*** DATA EXTRACT Section Begins ***
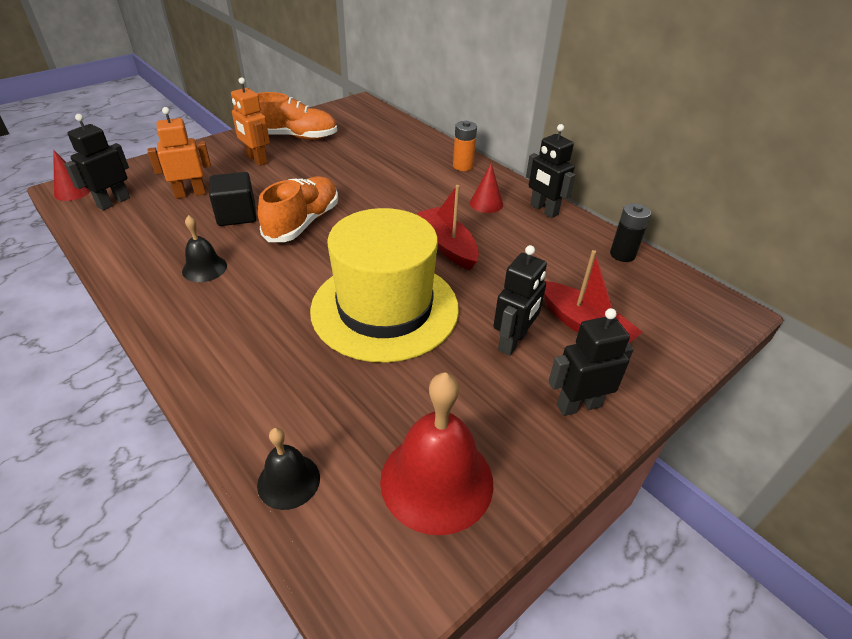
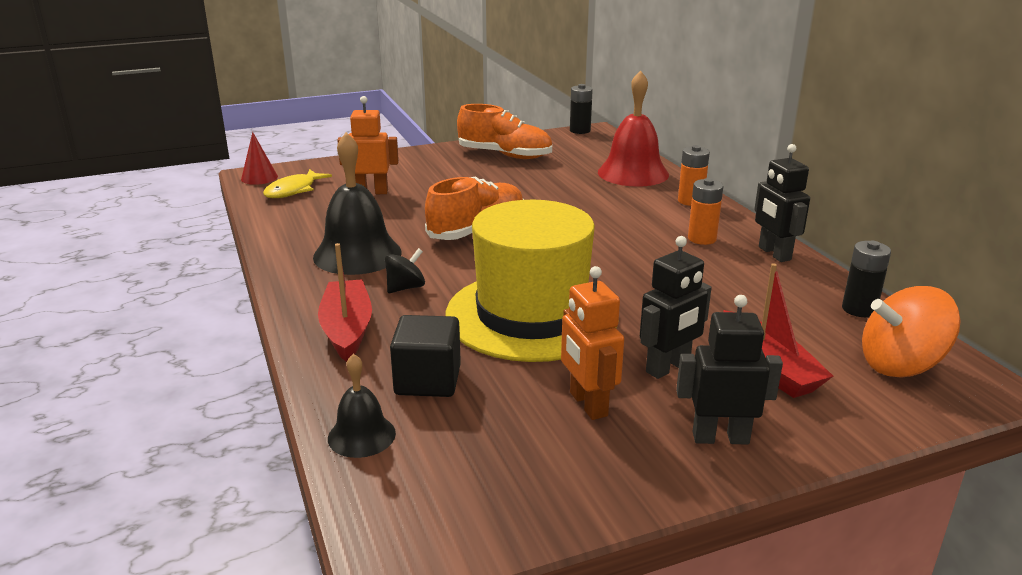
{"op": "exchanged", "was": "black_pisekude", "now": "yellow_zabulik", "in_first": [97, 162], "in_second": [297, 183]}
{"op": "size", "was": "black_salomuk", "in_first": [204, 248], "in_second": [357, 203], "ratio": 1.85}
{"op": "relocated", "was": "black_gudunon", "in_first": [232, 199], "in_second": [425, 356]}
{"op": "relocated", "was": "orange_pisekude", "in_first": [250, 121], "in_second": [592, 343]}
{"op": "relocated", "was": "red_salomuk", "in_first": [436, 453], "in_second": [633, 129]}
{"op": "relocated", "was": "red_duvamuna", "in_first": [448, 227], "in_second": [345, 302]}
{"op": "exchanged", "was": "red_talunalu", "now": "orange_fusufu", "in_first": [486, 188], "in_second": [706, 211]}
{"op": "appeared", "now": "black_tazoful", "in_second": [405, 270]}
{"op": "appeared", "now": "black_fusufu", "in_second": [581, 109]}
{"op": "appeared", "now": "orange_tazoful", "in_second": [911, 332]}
*** DATA EXTRACT Section Ends ***
WHAT YOU NEED TO DO: The string "relocated" appears on how many lines of the records? State the number alone.

RESULT: 4